(Coordinate-based object records)

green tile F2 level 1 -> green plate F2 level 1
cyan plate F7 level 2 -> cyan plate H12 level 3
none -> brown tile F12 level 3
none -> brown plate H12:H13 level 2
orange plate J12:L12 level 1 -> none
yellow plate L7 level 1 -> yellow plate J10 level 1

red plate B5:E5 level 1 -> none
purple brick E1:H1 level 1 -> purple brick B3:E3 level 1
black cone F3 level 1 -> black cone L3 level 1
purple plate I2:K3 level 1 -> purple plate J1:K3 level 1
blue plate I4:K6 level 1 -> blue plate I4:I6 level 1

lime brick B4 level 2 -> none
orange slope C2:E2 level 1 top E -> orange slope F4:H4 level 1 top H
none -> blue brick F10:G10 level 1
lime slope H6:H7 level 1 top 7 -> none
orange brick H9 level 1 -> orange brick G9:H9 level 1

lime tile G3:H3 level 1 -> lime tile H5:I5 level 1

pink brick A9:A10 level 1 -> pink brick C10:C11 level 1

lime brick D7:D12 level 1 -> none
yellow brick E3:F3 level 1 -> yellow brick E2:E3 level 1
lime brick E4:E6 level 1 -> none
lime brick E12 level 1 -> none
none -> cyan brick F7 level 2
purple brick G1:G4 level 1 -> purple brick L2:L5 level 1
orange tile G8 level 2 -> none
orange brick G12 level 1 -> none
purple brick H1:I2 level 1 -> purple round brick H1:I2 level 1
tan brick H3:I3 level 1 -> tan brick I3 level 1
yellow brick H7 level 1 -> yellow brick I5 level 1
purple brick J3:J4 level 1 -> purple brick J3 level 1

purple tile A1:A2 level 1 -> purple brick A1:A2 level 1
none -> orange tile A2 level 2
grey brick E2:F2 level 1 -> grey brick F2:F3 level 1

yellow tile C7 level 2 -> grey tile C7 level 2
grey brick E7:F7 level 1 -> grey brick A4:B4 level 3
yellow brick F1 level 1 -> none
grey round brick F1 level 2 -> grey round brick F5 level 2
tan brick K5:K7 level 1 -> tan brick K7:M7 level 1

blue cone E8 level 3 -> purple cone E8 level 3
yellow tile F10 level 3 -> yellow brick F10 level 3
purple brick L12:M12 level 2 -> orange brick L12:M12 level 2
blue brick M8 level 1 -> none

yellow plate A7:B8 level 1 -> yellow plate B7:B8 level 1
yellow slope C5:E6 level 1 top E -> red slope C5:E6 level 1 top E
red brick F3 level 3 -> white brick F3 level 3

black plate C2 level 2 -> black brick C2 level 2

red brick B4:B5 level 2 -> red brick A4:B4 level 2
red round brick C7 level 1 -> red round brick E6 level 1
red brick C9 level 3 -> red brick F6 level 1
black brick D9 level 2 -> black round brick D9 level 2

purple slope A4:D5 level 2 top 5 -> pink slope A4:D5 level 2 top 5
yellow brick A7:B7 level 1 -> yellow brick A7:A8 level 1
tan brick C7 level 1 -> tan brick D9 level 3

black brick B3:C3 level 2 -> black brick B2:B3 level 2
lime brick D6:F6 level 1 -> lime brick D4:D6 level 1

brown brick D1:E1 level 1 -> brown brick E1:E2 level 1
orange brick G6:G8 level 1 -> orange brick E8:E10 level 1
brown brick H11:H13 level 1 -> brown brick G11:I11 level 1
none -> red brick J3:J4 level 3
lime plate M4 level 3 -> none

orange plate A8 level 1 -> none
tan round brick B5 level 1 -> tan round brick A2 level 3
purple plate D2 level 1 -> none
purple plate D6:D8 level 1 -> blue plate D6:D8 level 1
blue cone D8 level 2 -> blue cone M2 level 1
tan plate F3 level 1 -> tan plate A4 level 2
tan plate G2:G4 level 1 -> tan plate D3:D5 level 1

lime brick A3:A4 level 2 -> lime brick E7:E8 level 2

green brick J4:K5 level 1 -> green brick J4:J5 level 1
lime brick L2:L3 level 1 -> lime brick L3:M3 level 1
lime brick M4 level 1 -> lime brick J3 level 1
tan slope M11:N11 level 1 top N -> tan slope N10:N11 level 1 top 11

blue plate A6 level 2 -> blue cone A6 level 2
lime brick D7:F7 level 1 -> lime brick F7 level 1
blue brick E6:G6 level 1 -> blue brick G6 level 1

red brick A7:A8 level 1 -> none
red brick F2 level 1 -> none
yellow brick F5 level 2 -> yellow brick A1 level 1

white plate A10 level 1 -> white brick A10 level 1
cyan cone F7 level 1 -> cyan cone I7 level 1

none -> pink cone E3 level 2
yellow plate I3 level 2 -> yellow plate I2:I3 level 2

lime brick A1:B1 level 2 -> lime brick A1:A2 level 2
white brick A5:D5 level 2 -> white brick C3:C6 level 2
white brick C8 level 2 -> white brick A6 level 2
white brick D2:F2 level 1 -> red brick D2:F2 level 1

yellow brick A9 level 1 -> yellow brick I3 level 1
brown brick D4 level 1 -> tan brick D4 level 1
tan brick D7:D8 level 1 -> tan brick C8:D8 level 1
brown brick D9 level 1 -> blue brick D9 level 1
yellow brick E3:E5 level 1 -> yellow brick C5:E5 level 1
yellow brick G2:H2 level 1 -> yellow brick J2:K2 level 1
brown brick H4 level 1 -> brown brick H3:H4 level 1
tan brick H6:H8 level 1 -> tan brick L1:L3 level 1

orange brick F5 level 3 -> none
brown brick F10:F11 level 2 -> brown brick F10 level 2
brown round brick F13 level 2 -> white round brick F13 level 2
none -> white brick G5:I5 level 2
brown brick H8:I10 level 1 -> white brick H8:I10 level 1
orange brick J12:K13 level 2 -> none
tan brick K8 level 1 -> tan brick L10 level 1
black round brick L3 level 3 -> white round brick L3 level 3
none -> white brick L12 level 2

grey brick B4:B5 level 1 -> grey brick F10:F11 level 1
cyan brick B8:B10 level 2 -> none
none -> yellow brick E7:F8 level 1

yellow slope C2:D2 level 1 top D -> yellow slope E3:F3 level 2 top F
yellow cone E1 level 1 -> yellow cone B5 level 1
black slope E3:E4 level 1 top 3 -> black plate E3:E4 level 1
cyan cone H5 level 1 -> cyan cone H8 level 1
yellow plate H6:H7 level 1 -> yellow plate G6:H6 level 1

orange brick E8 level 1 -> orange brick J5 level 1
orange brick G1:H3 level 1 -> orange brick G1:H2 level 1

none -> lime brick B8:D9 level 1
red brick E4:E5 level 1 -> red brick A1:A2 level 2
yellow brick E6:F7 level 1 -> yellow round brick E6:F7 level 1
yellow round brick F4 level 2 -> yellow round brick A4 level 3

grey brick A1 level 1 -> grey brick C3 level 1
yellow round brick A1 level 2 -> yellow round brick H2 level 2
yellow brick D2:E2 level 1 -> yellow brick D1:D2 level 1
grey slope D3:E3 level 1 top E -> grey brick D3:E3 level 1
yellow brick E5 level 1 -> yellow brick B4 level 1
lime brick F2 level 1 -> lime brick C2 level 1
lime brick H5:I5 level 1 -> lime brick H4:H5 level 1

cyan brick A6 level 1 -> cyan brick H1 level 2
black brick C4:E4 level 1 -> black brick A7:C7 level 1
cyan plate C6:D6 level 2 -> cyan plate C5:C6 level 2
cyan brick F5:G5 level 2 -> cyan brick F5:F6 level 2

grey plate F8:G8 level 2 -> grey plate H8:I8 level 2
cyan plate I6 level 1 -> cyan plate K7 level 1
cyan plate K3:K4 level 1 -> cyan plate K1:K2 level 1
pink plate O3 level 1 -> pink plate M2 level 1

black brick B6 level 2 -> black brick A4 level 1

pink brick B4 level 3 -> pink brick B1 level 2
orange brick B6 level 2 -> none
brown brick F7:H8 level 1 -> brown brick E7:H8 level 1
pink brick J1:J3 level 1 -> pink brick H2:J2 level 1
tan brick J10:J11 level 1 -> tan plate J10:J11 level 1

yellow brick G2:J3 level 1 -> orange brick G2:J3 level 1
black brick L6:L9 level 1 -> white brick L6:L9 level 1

Requirement. In the entries above, please find the line with "cyan plate C6:D6" and the line with "brown brick F7:H8", then write out exactly those two lines and every line between them, and nothing more.

Answer to this problem.
cyan plate C6:D6 level 2 -> cyan plate C5:C6 level 2
cyan brick F5:G5 level 2 -> cyan brick F5:F6 level 2

grey plate F8:G8 level 2 -> grey plate H8:I8 level 2
cyan plate I6 level 1 -> cyan plate K7 level 1
cyan plate K3:K4 level 1 -> cyan plate K1:K2 level 1
pink plate O3 level 1 -> pink plate M2 level 1

black brick B6 level 2 -> black brick A4 level 1

pink brick B4 level 3 -> pink brick B1 level 2
orange brick B6 level 2 -> none
brown brick F7:H8 level 1 -> brown brick E7:H8 level 1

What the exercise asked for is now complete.